>>

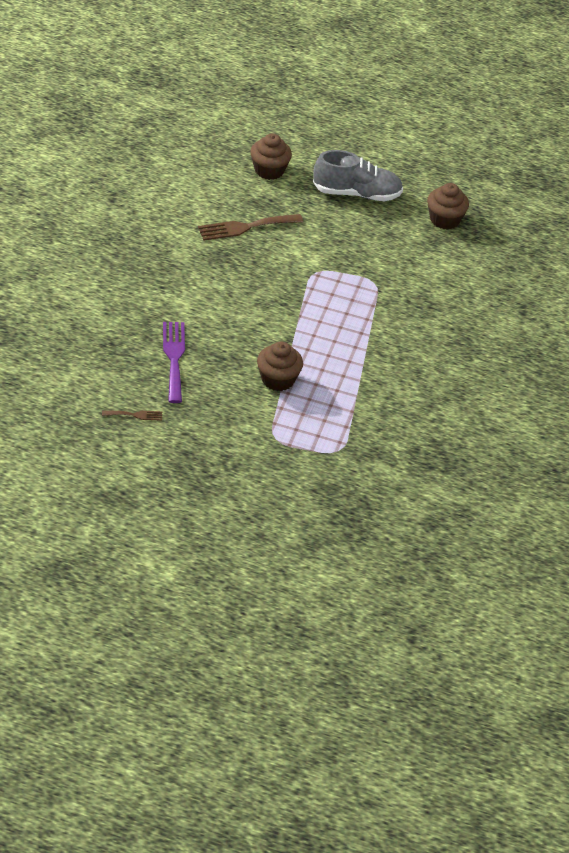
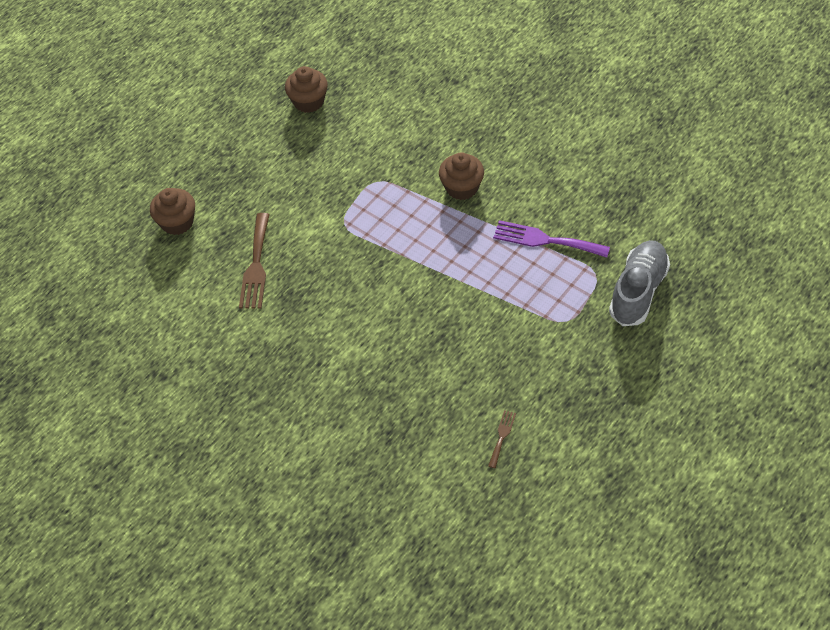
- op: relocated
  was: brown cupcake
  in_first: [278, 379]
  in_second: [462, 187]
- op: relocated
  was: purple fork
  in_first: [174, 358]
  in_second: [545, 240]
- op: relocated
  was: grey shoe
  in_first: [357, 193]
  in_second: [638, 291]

<<

The problem.
Every line of the listing above is to be retyped exactly, but the pictures are to be dropped.

Solution for this problem.
- op: relocated
  was: brown cupcake
  in_first: [278, 379]
  in_second: [462, 187]
- op: relocated
  was: purple fork
  in_first: [174, 358]
  in_second: [545, 240]
- op: relocated
  was: grey shoe
  in_first: [357, 193]
  in_second: [638, 291]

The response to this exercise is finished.